Task to carry out: Among the lines below, count those with the word "none". Answer with the number only.

Structured diff data
[Start of section]

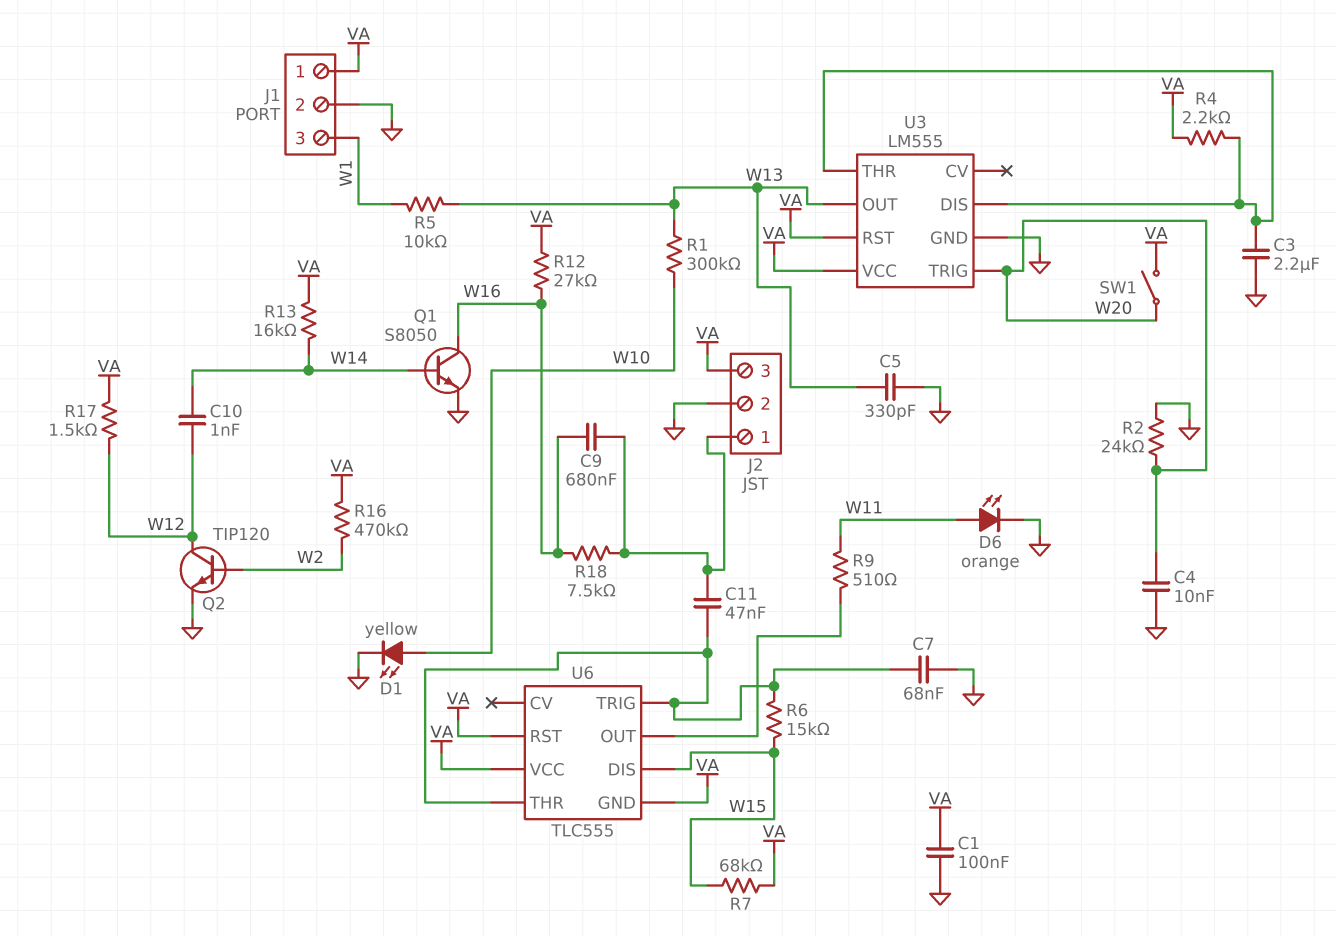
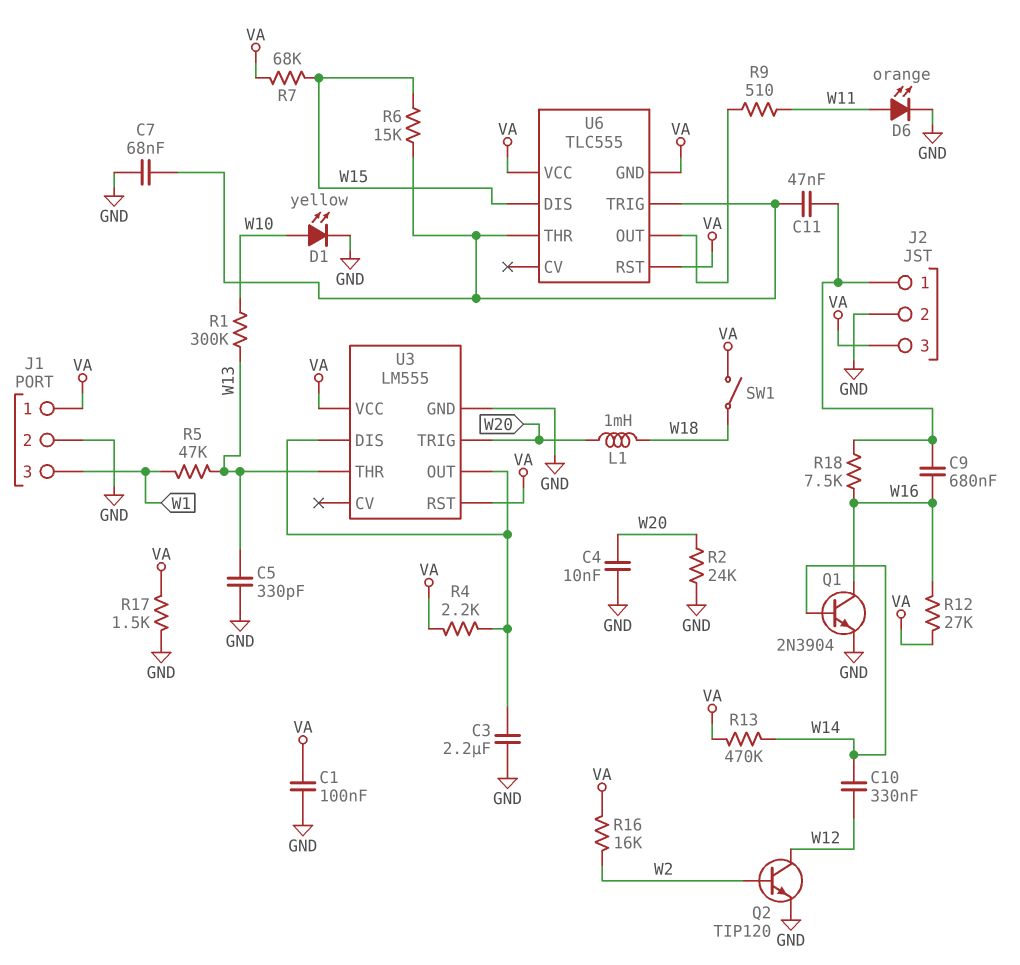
C10: 1nF (W12, W14) -> 330nF (W12, W14)
L1: none -> 1mH (W18, W20)
Q1: NPN S8050 (B W14, C W16, E GND) -> NPN 2N3904 (B W14, C W16, E GND)
R5: 10k (W1, W13) -> 47k (W1, W13)
R13: 16k (VA, W14) -> 470k (VA, W14)
R16: 470k (VA, W2) -> 16k (VA, W2)
R17: 1.5k (VA, W12) -> 1.5k (GND, VA)
SW1: switch (VA, W20) -> switch (VA, W18)
U3 pin OUT: W13 -> U3/DIS
U3 pin THR: U3/DIS -> W13

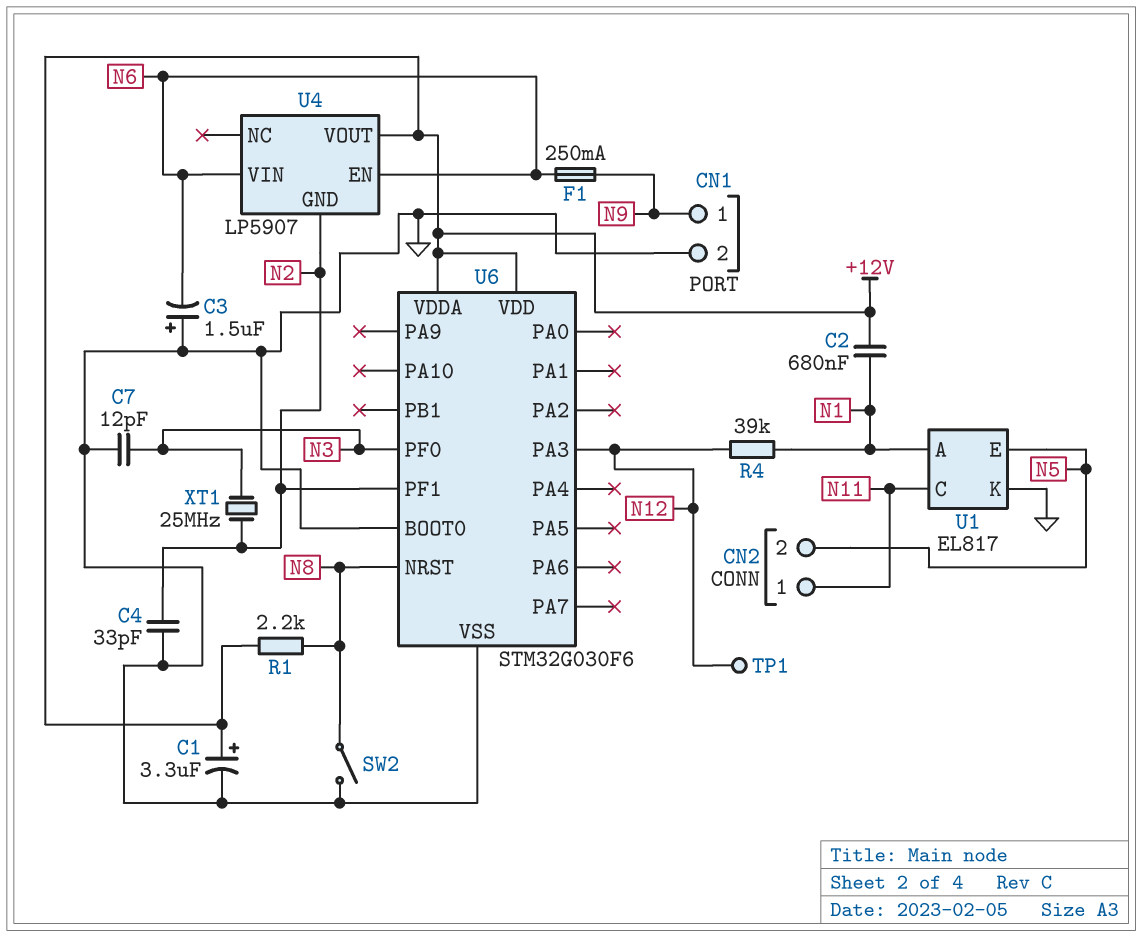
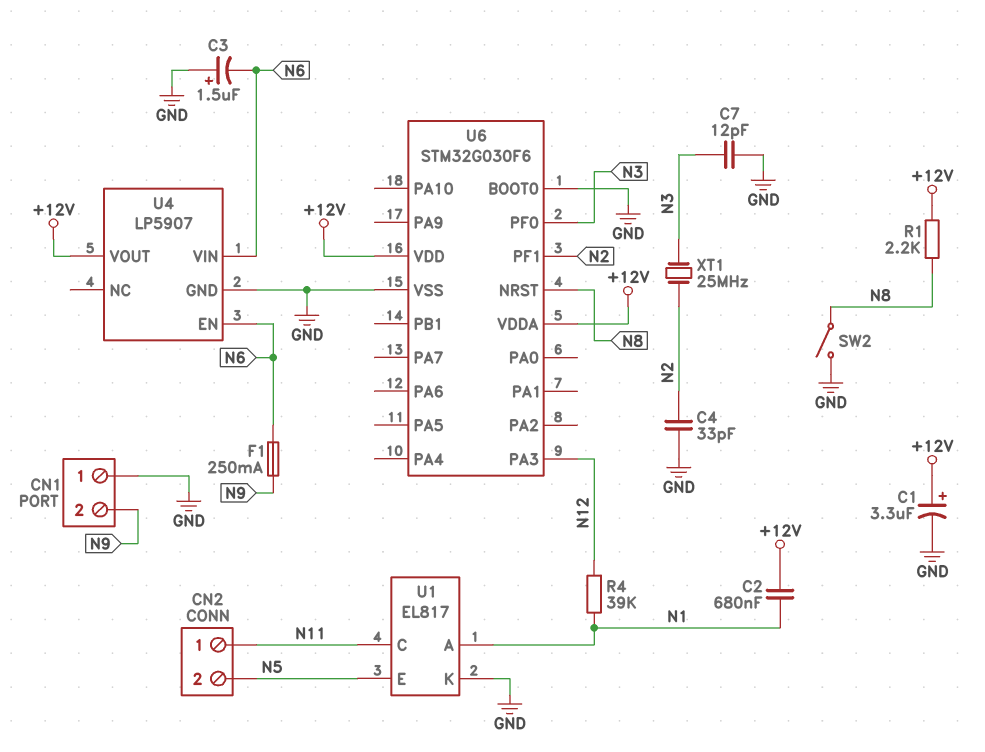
CN1 pin 1: N9 -> GND
CN1 pin 2: GND -> N9
TP1: test point (N12) -> none
U4 pin GND: N2 -> GND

[End of section]

Written answer: 2